*Activity:* Of all the lines below, return only those starting with the line holding "camera: 20 degrees left, 5 degrees down" and going on through the line holding "(318, 278) = (582, 376): grey", exactly as written.

*Listed records:*
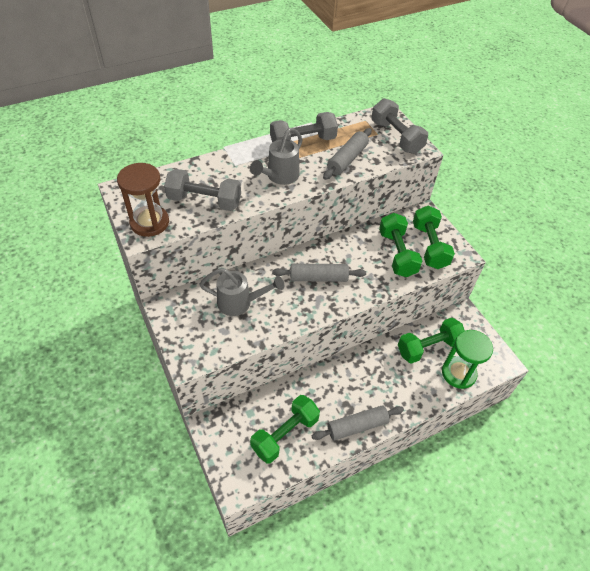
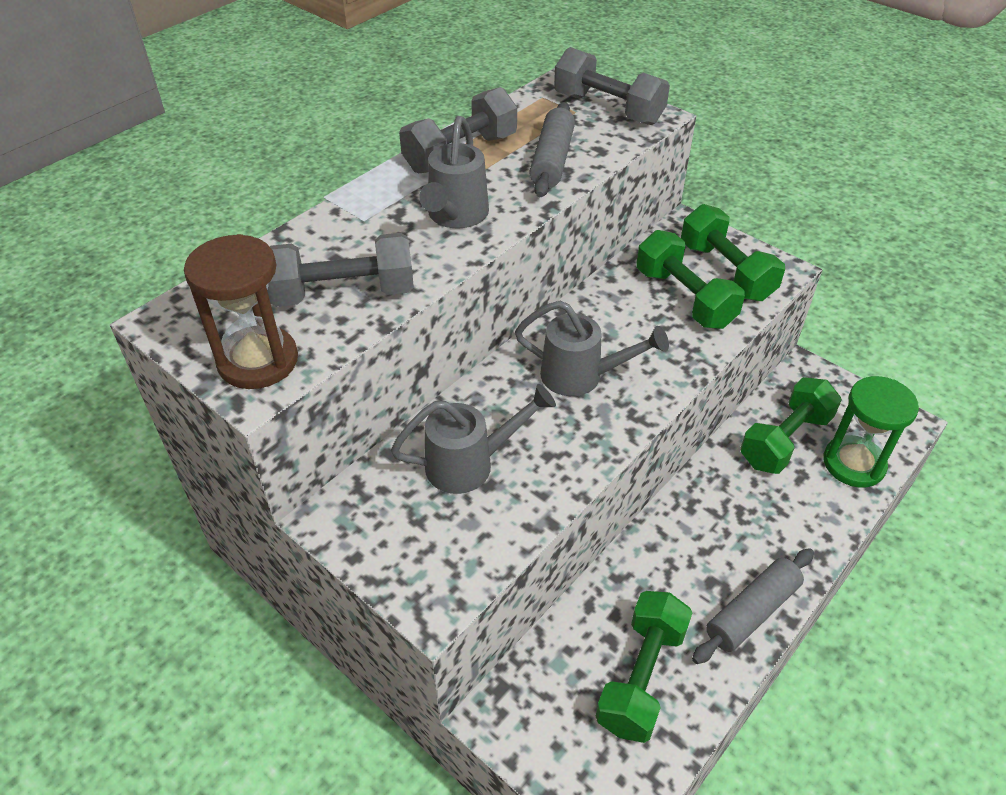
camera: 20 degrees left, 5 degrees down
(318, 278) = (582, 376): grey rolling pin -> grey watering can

--

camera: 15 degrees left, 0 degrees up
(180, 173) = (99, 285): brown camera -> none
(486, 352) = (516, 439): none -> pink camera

* * *

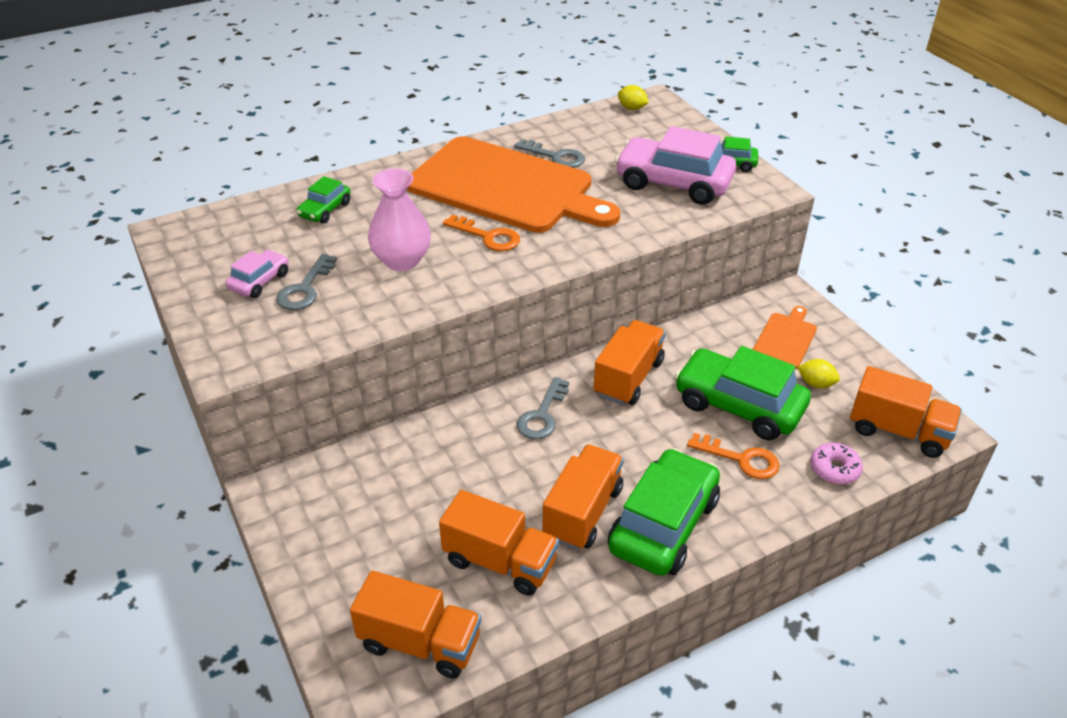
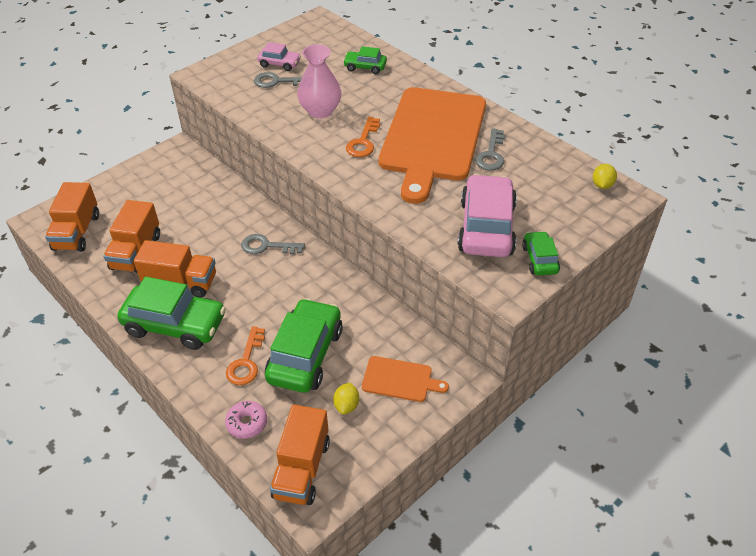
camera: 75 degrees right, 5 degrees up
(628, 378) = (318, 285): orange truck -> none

*Task solution:*
camera: 20 degrees left, 5 degrees down
(318, 278) = (582, 376): grey rolling pin -> grey watering can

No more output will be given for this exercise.